**Exercise directions:** Find the word "star" in the listing. Copy out each line where it occurs.

**Entries provided:**
##############################
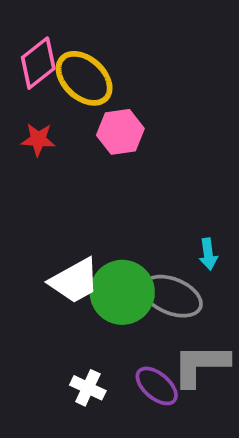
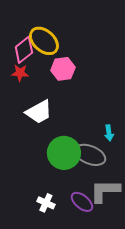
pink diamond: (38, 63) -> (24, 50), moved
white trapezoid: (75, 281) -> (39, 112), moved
##############################
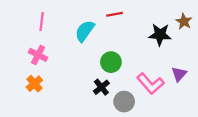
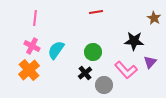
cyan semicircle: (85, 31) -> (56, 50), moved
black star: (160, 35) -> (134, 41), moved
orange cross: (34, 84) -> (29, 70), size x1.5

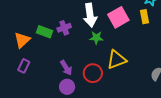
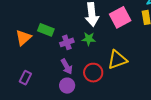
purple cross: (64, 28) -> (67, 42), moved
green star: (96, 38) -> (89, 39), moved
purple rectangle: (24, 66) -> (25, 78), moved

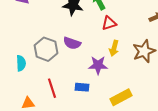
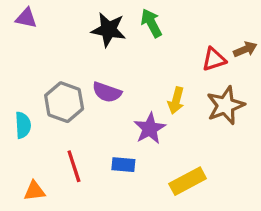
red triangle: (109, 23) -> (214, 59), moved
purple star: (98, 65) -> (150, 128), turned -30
##############################
**Problem solution:**
black star: (160, 35) -> (134, 41), moved
green star: (96, 38) -> (89, 39), moved
purple star: (98, 65) -> (150, 128), turned -30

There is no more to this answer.